Task prompt: Copy every line from the one containing "orange L-shape: rotated 130" down to the one containing "blue L-shape at", including both of those lines, and leave the pictures out of your answer.

Data for the task:
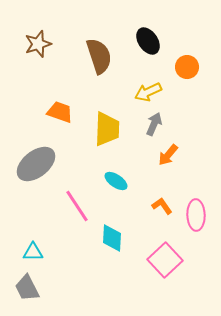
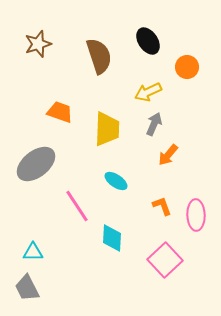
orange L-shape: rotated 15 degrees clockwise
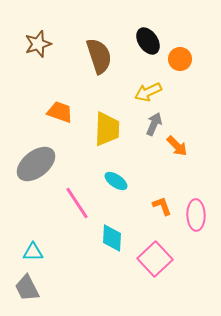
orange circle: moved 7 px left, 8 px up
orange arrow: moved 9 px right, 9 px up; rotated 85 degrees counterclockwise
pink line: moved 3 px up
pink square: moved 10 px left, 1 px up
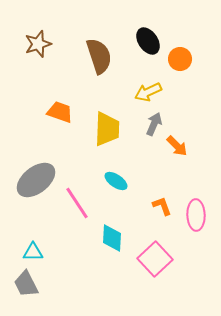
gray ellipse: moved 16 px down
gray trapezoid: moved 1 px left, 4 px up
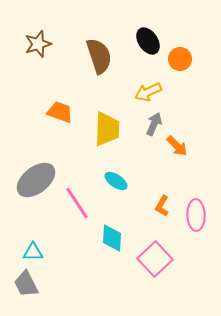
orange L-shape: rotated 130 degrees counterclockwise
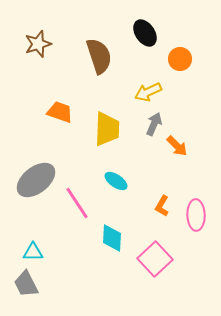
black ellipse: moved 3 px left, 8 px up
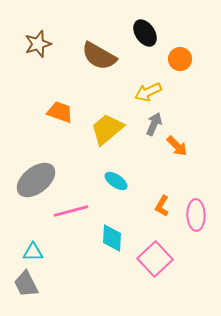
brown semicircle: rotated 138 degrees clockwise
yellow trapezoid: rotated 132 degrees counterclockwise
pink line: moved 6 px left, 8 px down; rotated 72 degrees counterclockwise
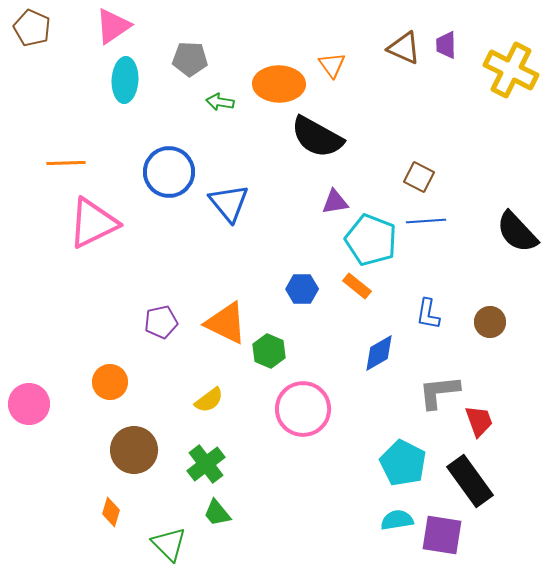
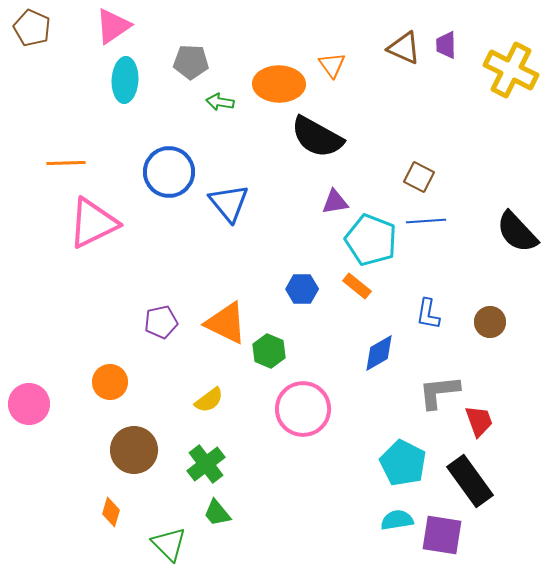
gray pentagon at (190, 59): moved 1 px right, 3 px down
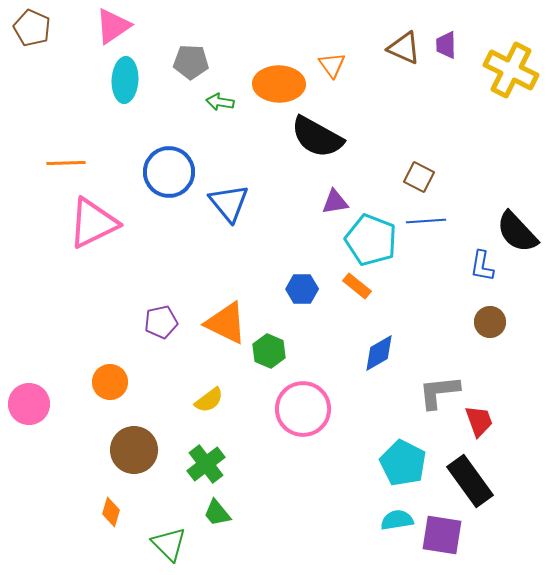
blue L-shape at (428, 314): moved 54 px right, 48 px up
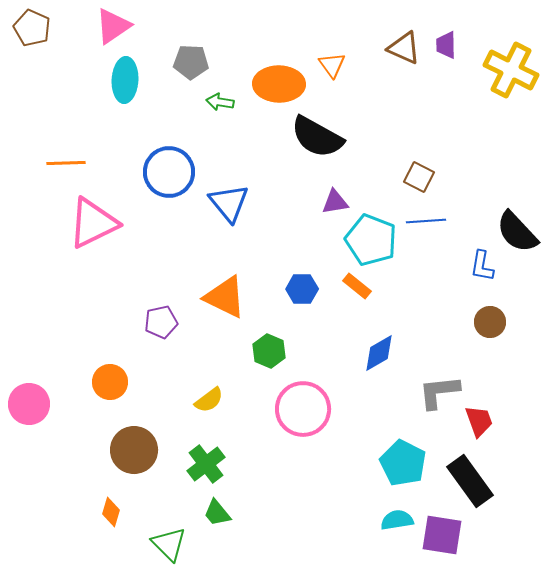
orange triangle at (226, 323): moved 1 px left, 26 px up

Solution for this problem:
orange L-shape: rotated 130 degrees counterclockwise
black ellipse: moved 3 px left, 8 px up
brown semicircle: rotated 138 degrees clockwise
yellow trapezoid: rotated 132 degrees counterclockwise
pink line: moved 6 px left, 8 px down; rotated 72 degrees counterclockwise
gray pentagon at (190, 59): moved 1 px right, 3 px down
blue L-shape at (428, 314): moved 54 px right, 48 px up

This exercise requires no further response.